## Work order
Once you reach the line that holds "black marker: 2 -> 1" in the listing below, output it and every line after it through the line that holds "orange cutting board: 7 -> 8", word for word.
*** Input data Section Begins ***
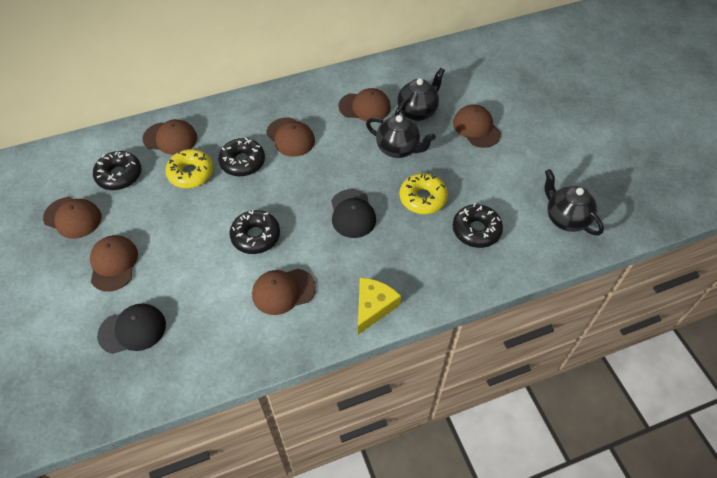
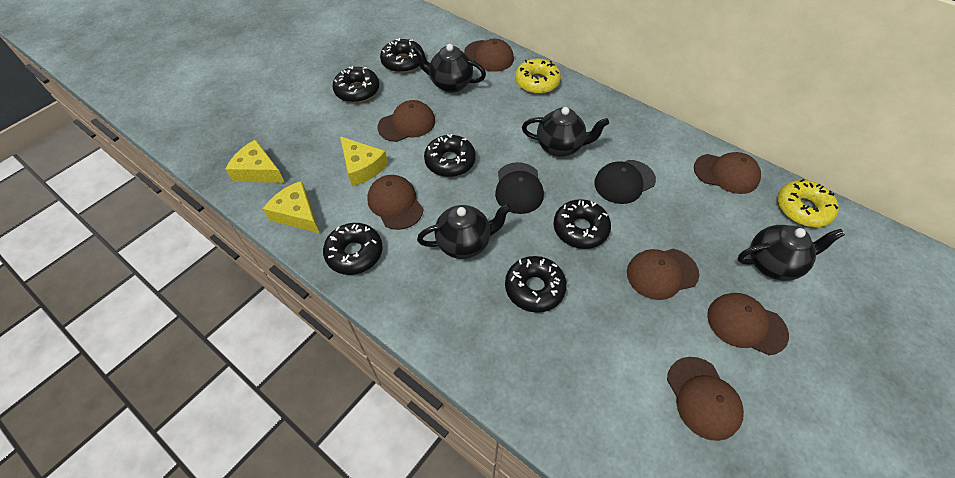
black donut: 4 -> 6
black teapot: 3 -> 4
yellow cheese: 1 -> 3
*** Input data Section Ends ***
*** Input data Section Begins ***
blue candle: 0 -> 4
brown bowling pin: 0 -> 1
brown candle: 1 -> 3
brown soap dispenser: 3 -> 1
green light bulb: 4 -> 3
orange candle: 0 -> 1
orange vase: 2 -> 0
*** Input data Section Ends ***
*** Input data Section Begins ***
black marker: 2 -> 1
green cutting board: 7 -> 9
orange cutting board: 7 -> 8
*** Input data Section Ends ***
## Written answer
black marker: 2 -> 1
green cutting board: 7 -> 9
orange cutting board: 7 -> 8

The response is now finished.